Material supplied Start Marker

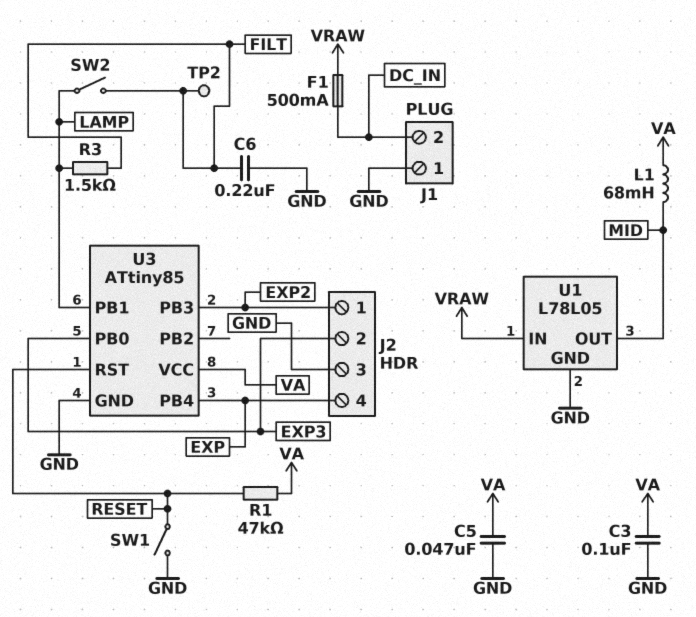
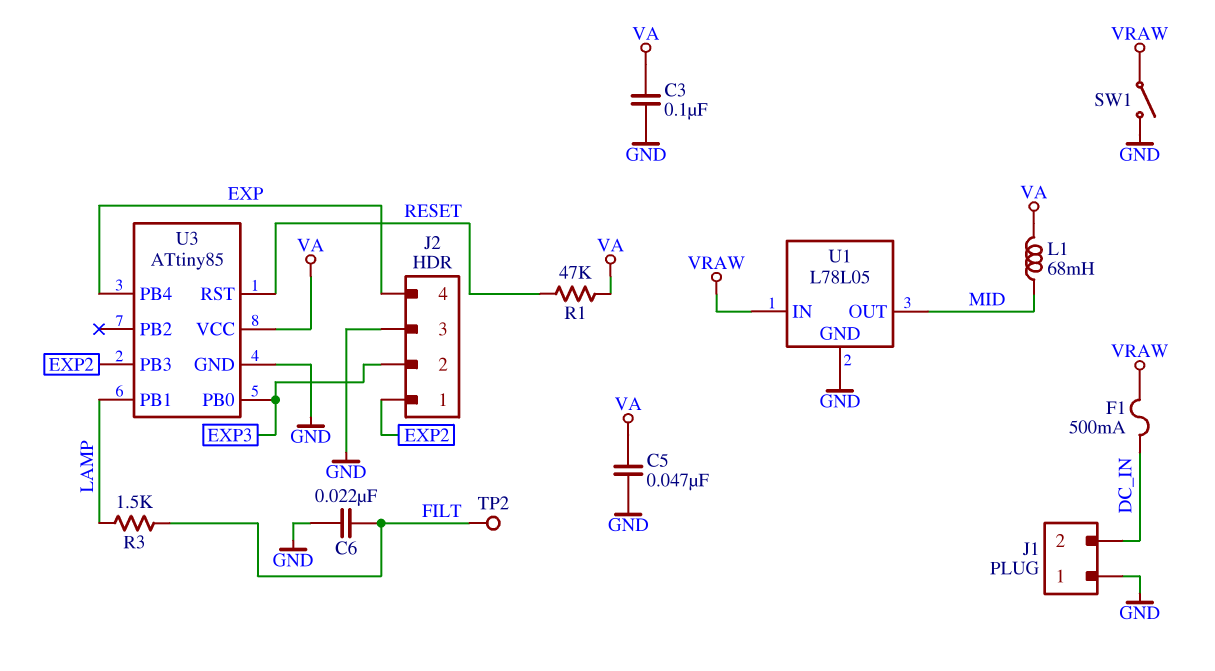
C6: 220nF (FILT, GND) -> 22nF (FILT, GND)
SW1: switch (GND, RESET) -> switch (GND, VRAW)
SW2: switch (FILT, LAMP) -> none

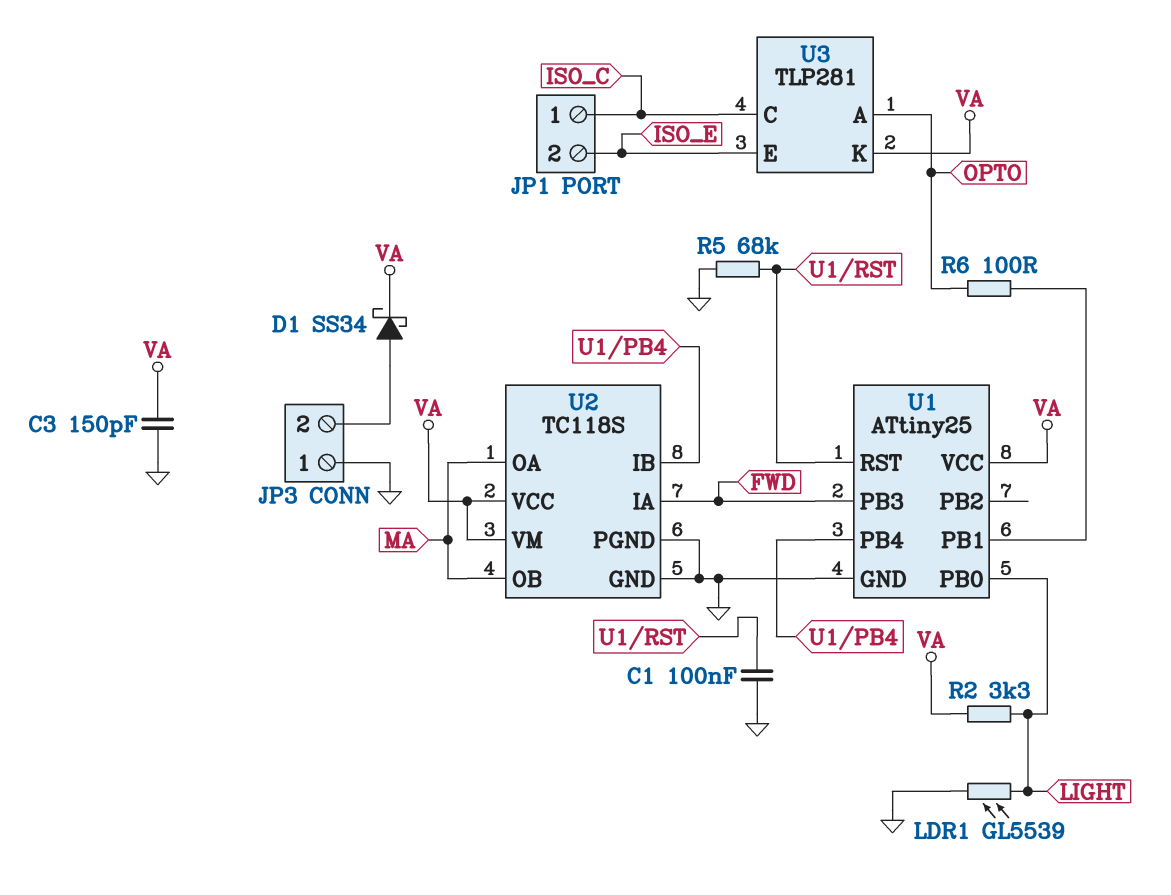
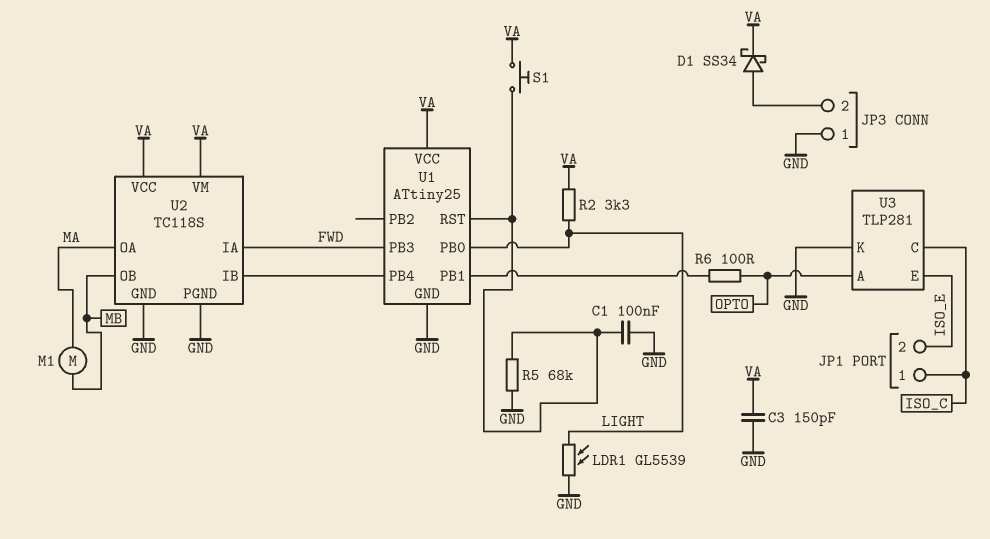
M1: none -> motor (MA, MB)
S1: none -> button (U1/RST, VA)
U2 pin OB: MA -> MB
U3 pin K: VA -> GND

Material supplied End Marker

About this task ▸ None of the pictures should appear; the rest of the entries must be reproduced exactly.

Response ▸
C6: 220nF (FILT, GND) -> 22nF (FILT, GND)
SW1: switch (GND, RESET) -> switch (GND, VRAW)
SW2: switch (FILT, LAMP) -> none

M1: none -> motor (MA, MB)
S1: none -> button (U1/RST, VA)
U2 pin OB: MA -> MB
U3 pin K: VA -> GND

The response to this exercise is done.